Job: Can you pull out each line of the data below that includes the word "camera"?

Object frequency data:
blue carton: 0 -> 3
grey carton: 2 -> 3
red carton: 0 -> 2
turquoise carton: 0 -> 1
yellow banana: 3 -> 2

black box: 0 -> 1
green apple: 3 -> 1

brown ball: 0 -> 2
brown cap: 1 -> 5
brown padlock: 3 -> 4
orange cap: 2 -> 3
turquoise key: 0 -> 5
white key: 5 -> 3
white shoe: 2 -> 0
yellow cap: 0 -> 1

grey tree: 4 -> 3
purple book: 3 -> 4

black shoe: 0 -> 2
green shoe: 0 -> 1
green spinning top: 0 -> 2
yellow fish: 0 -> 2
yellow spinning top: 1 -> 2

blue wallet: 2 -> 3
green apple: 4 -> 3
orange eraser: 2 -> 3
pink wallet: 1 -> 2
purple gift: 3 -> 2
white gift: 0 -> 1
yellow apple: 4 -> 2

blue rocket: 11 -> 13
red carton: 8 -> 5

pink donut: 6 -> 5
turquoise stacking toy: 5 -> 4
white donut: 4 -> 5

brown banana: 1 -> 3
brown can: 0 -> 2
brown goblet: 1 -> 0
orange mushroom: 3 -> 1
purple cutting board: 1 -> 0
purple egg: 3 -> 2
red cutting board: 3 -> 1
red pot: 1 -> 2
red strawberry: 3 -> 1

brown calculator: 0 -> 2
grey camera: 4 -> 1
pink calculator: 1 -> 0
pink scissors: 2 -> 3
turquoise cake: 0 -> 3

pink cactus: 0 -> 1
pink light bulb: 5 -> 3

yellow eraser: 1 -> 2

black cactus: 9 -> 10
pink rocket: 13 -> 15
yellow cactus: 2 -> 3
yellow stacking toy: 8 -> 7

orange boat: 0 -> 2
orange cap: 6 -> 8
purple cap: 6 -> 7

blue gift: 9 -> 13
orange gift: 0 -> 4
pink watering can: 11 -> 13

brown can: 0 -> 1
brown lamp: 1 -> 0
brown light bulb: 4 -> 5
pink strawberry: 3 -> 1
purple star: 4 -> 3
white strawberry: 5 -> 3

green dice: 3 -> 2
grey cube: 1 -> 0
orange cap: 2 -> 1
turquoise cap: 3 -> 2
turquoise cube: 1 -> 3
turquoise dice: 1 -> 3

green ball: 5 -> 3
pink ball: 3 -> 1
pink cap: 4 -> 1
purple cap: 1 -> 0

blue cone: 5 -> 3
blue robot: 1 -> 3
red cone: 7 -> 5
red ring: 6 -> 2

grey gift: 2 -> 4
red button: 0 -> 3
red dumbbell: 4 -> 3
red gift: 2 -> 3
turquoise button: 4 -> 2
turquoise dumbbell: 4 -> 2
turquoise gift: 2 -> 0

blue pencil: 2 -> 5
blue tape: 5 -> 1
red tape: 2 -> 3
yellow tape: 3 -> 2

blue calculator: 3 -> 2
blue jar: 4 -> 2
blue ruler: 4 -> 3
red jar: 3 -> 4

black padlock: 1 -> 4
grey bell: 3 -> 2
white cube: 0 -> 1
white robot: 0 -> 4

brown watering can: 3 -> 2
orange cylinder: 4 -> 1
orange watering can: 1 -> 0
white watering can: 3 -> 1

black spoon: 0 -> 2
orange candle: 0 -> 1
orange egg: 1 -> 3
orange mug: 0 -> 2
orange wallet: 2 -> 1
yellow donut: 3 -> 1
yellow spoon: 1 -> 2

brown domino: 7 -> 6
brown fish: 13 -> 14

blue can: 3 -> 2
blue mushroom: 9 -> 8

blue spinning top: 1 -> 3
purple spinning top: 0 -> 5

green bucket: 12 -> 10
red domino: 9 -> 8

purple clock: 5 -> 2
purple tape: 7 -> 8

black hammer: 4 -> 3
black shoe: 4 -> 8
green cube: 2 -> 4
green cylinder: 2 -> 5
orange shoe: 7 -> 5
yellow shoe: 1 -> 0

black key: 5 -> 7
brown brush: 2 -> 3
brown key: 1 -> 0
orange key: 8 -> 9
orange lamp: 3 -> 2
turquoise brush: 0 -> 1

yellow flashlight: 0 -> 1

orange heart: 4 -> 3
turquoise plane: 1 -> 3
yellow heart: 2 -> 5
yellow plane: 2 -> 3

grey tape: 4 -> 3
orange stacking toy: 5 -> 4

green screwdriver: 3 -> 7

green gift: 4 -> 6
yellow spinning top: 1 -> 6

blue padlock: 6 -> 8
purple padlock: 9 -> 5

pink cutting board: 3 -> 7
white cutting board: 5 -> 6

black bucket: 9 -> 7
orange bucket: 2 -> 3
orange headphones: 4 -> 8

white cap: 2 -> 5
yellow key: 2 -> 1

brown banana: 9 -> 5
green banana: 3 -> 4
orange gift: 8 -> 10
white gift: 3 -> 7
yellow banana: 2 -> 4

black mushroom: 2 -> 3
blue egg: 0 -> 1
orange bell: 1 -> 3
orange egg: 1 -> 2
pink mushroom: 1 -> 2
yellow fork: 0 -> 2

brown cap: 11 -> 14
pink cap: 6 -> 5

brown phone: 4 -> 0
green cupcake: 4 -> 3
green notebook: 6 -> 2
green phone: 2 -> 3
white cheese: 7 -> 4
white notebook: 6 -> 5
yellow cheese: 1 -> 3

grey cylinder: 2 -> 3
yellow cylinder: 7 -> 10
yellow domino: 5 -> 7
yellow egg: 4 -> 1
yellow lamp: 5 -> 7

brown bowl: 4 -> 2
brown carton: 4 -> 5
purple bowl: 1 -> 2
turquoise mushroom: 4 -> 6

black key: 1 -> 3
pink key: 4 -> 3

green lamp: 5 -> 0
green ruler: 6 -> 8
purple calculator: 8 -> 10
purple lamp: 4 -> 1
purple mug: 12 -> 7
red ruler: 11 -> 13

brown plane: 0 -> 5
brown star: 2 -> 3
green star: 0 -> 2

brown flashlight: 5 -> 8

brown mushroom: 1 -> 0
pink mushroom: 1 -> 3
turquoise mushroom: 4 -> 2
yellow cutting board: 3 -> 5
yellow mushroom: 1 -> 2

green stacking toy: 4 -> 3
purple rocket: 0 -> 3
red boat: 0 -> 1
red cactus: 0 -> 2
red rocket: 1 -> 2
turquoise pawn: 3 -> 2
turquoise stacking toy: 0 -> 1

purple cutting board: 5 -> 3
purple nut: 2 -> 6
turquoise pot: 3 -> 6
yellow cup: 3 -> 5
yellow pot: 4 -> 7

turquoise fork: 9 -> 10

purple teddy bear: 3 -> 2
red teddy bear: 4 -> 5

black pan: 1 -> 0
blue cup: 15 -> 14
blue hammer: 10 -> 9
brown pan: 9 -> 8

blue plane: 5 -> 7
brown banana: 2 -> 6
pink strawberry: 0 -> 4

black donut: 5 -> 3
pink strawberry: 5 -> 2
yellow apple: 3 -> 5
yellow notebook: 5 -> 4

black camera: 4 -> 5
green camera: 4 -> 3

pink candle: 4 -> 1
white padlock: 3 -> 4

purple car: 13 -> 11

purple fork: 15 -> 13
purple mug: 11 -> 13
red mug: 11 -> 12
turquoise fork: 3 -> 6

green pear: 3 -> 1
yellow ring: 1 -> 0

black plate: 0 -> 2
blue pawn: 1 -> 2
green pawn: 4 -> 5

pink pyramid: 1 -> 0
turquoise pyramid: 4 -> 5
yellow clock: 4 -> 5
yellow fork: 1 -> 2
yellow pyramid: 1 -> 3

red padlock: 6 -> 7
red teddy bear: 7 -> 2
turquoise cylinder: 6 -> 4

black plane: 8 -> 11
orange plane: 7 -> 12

Finished task:
grey camera: 4 -> 1
black camera: 4 -> 5
green camera: 4 -> 3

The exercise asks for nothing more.